● **EXERCISE MATERIAL**:
++++++

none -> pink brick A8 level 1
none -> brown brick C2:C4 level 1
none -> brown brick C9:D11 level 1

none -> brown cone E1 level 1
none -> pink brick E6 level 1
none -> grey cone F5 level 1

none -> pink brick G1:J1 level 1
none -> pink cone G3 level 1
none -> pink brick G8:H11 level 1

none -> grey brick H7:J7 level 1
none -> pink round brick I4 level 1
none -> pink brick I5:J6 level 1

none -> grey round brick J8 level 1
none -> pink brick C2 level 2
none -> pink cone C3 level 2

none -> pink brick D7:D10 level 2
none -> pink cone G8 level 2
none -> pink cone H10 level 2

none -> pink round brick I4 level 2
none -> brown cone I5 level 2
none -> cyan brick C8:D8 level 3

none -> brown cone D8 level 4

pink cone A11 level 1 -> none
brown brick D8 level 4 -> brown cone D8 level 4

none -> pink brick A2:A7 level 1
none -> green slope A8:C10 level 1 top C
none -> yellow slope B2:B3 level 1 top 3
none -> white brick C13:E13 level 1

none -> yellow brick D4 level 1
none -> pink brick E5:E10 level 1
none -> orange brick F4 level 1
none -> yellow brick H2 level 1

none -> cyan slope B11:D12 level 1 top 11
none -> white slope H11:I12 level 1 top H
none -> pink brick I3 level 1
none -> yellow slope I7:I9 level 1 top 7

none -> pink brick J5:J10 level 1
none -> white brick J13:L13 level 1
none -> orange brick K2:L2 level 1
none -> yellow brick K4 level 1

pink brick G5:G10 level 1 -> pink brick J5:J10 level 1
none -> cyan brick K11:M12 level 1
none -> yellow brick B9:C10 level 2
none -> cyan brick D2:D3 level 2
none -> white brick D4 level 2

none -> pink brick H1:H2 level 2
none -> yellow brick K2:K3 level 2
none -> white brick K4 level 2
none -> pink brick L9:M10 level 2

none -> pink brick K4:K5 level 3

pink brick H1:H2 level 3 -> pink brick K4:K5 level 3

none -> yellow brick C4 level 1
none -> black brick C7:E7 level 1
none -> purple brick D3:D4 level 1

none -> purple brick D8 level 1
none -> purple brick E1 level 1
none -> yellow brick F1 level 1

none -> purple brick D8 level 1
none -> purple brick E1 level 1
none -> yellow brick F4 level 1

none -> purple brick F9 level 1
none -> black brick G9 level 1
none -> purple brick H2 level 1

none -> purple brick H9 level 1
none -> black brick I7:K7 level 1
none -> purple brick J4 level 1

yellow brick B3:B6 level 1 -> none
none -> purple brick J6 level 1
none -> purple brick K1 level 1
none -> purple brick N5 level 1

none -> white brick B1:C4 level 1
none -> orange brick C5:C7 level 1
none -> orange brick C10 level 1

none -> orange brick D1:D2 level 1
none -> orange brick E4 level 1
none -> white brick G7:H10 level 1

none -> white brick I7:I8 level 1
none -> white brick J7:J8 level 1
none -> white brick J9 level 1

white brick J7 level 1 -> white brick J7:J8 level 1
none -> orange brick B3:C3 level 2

++++++

● **WHAT YOU ARE ASKED TO DO**:
Repeat exactly the lines from the one containing "pink cone A11 level 1 -> none" through the last line of the records above, both included, and nothing else.

● **YOUR SOLUTION**:
pink cone A11 level 1 -> none
brown brick D8 level 4 -> brown cone D8 level 4

none -> pink brick A2:A7 level 1
none -> green slope A8:C10 level 1 top C
none -> yellow slope B2:B3 level 1 top 3
none -> white brick C13:E13 level 1

none -> yellow brick D4 level 1
none -> pink brick E5:E10 level 1
none -> orange brick F4 level 1
none -> yellow brick H2 level 1

none -> cyan slope B11:D12 level 1 top 11
none -> white slope H11:I12 level 1 top H
none -> pink brick I3 level 1
none -> yellow slope I7:I9 level 1 top 7

none -> pink brick J5:J10 level 1
none -> white brick J13:L13 level 1
none -> orange brick K2:L2 level 1
none -> yellow brick K4 level 1

pink brick G5:G10 level 1 -> pink brick J5:J10 level 1
none -> cyan brick K11:M12 level 1
none -> yellow brick B9:C10 level 2
none -> cyan brick D2:D3 level 2
none -> white brick D4 level 2

none -> pink brick H1:H2 level 2
none -> yellow brick K2:K3 level 2
none -> white brick K4 level 2
none -> pink brick L9:M10 level 2

none -> pink brick K4:K5 level 3

pink brick H1:H2 level 3 -> pink brick K4:K5 level 3

none -> yellow brick C4 level 1
none -> black brick C7:E7 level 1
none -> purple brick D3:D4 level 1

none -> purple brick D8 level 1
none -> purple brick E1 level 1
none -> yellow brick F1 level 1

none -> purple brick D8 level 1
none -> purple brick E1 level 1
none -> yellow brick F4 level 1

none -> purple brick F9 level 1
none -> black brick G9 level 1
none -> purple brick H2 level 1

none -> purple brick H9 level 1
none -> black brick I7:K7 level 1
none -> purple brick J4 level 1

yellow brick B3:B6 level 1 -> none
none -> purple brick J6 level 1
none -> purple brick K1 level 1
none -> purple brick N5 level 1

none -> white brick B1:C4 level 1
none -> orange brick C5:C7 level 1
none -> orange brick C10 level 1

none -> orange brick D1:D2 level 1
none -> orange brick E4 level 1
none -> white brick G7:H10 level 1

none -> white brick I7:I8 level 1
none -> white brick J7:J8 level 1
none -> white brick J9 level 1

white brick J7 level 1 -> white brick J7:J8 level 1
none -> orange brick B3:C3 level 2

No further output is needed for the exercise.